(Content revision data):
------------
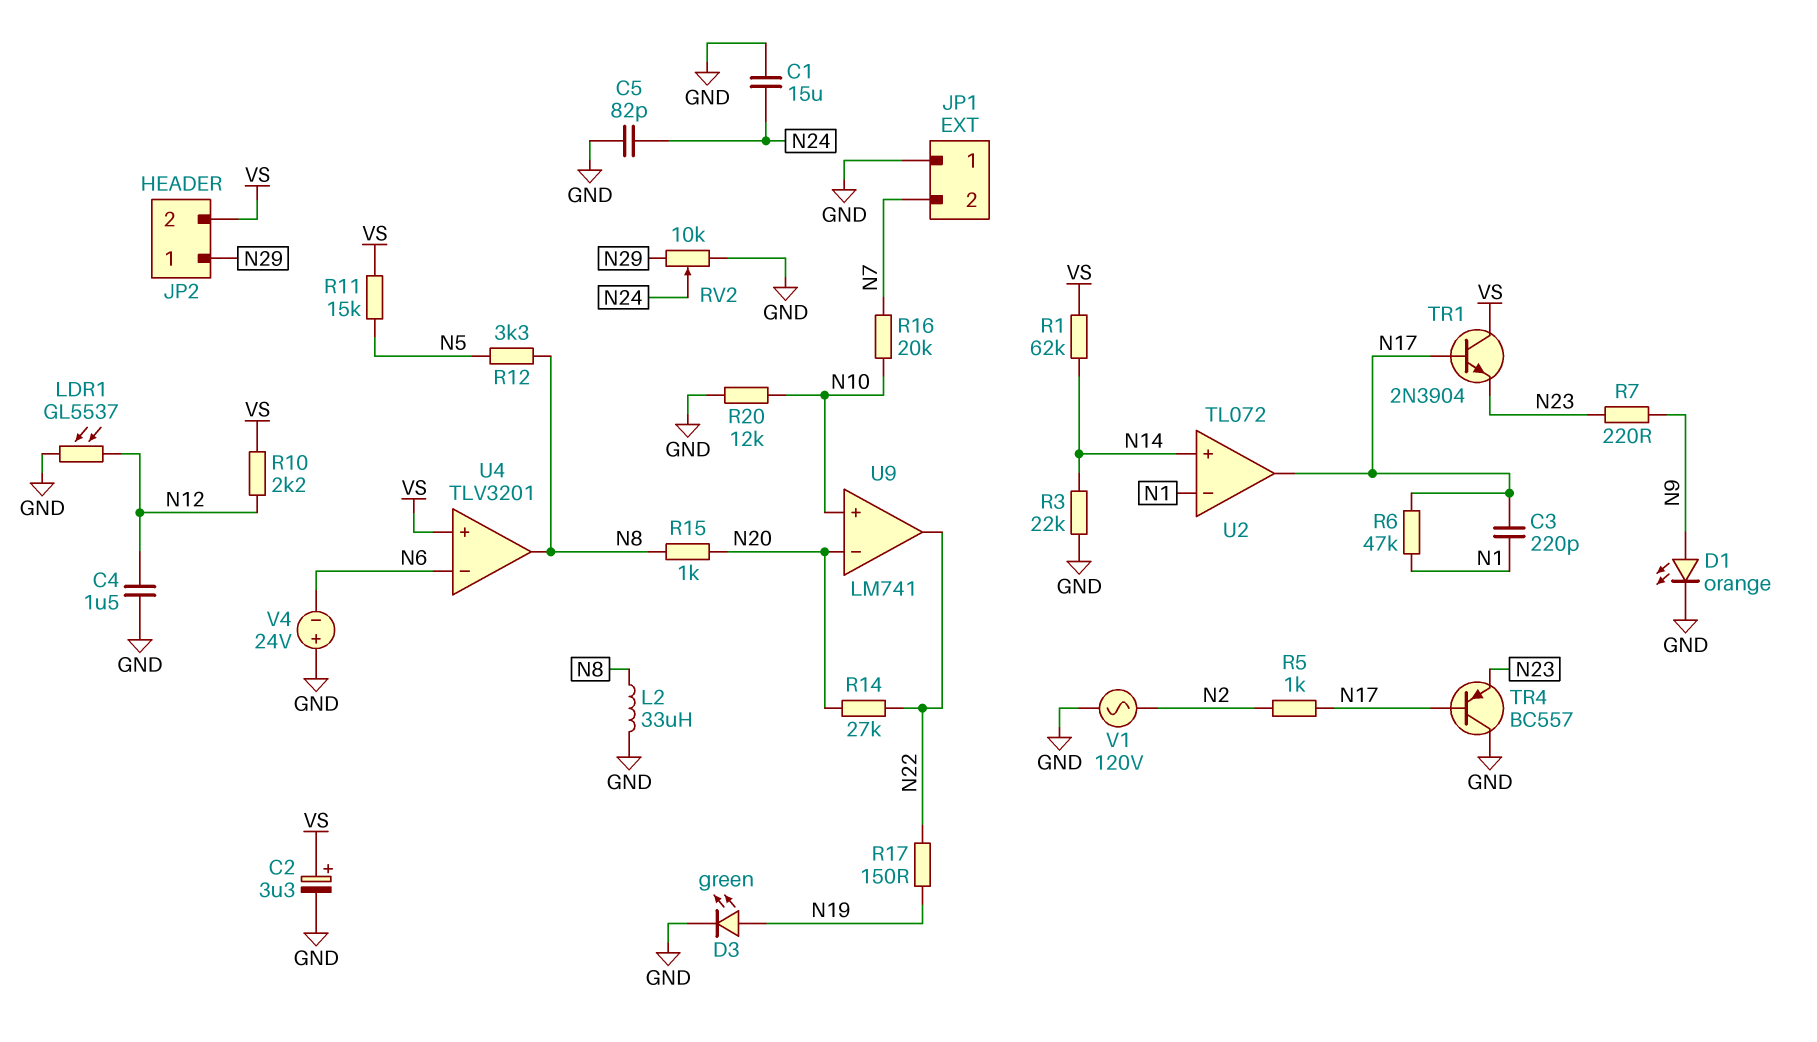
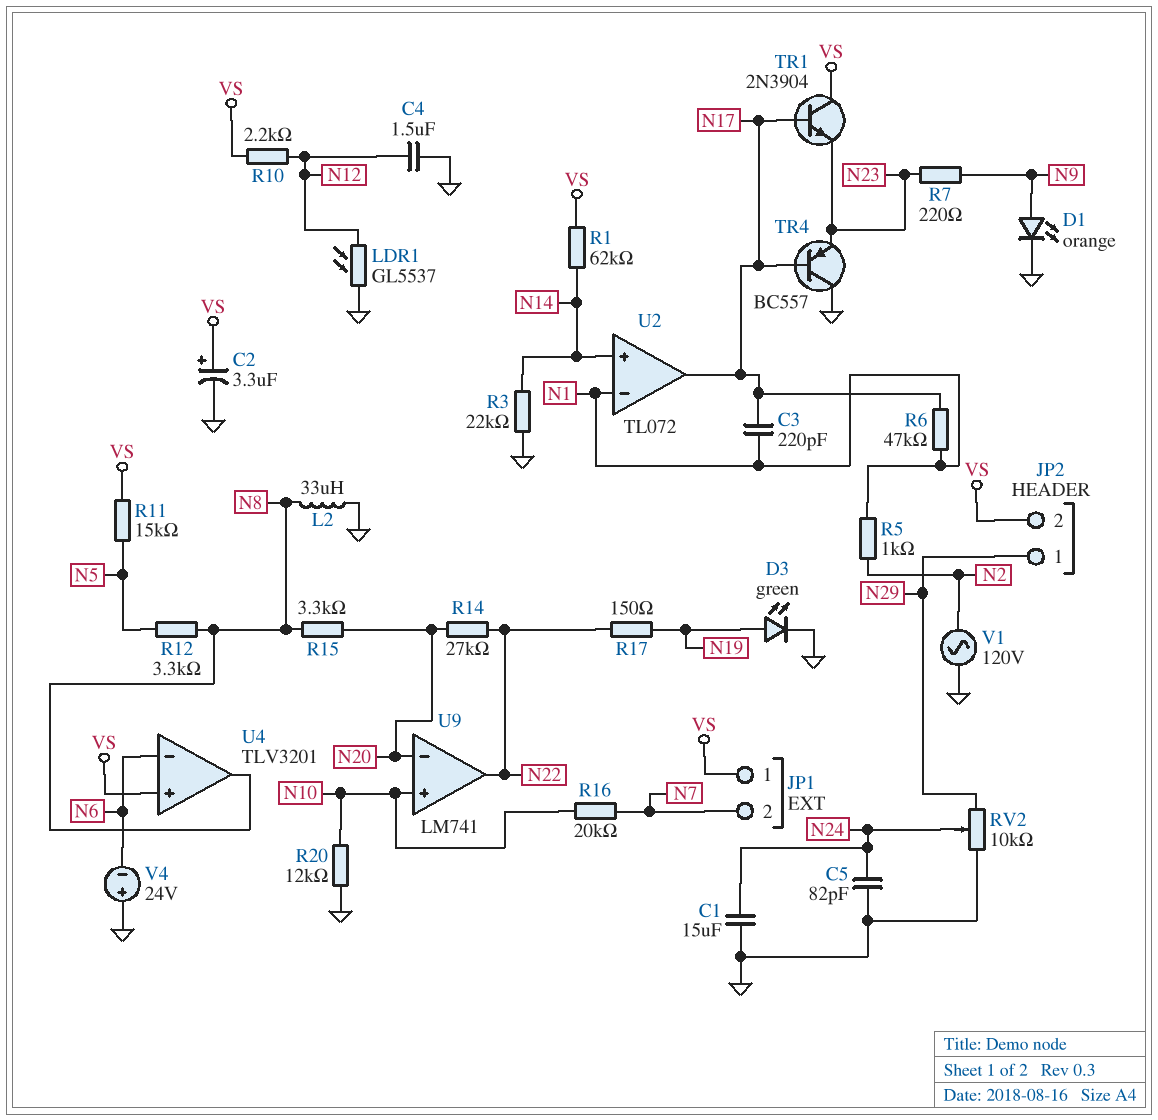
JP1 pin 1: GND -> VS
R5: 1k (N2, N17) -> 1k (N1, N2)
R15: 1k (N8, N20) -> 3.3k (N8, N20)

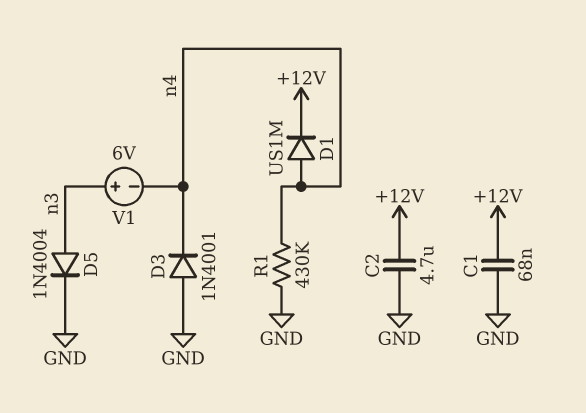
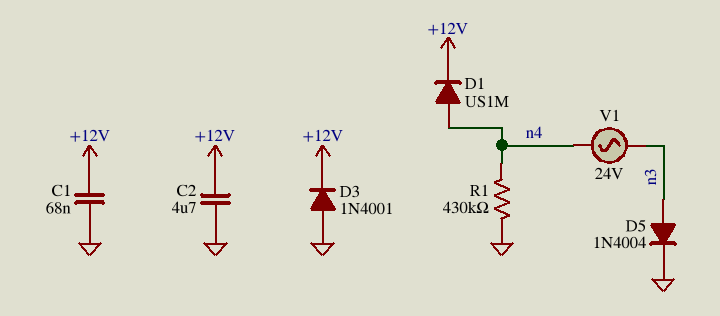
D3: diode 1N4001 (A GND, K n4) -> diode 1N4001 (A GND, K +12V)
V1: 6V (plus n3, minus n4) -> AC 24V (n3, n4)

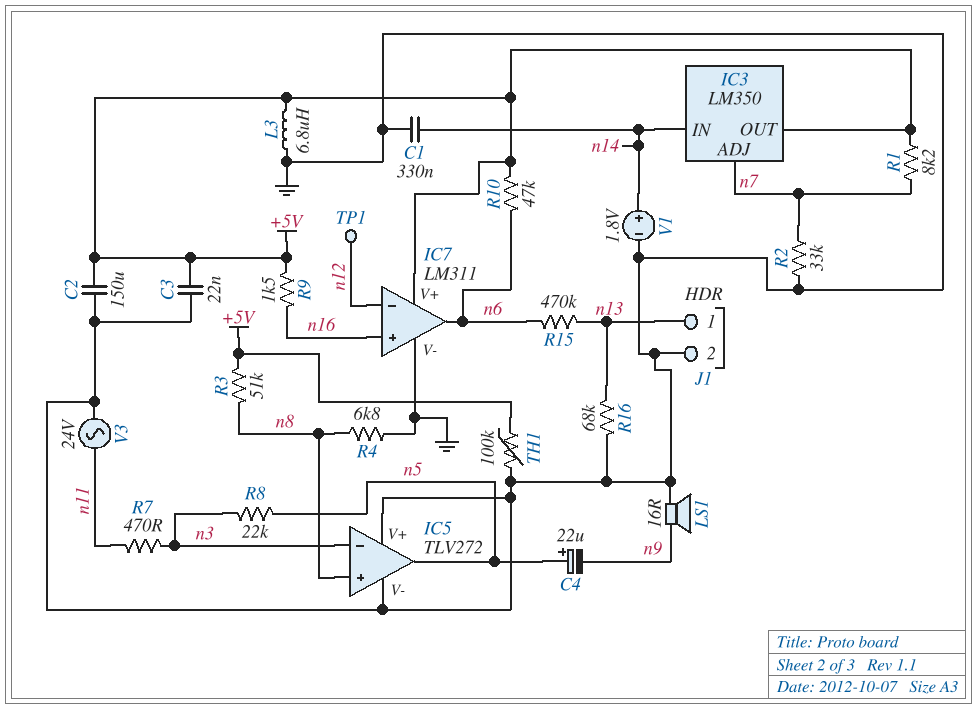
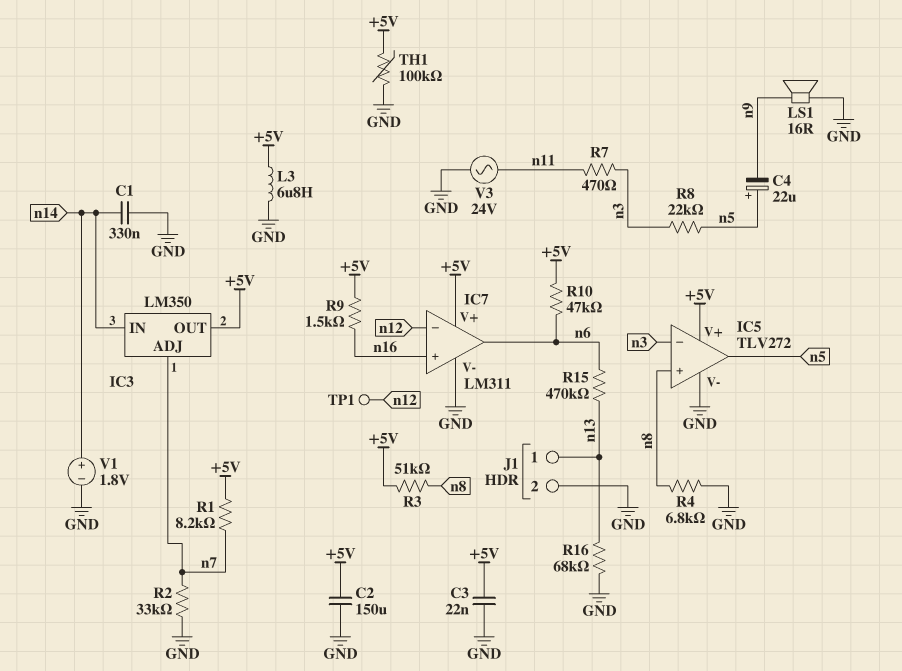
IC5 pin V+: GND -> +5V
------------
(Exercise): The result should be an exact repetition of all the records. Drop the pictures.

(Reply):
JP1 pin 1: GND -> VS
R5: 1k (N2, N17) -> 1k (N1, N2)
R15: 1k (N8, N20) -> 3.3k (N8, N20)

D3: diode 1N4001 (A GND, K n4) -> diode 1N4001 (A GND, K +12V)
V1: 6V (plus n3, minus n4) -> AC 24V (n3, n4)

IC5 pin V+: GND -> +5V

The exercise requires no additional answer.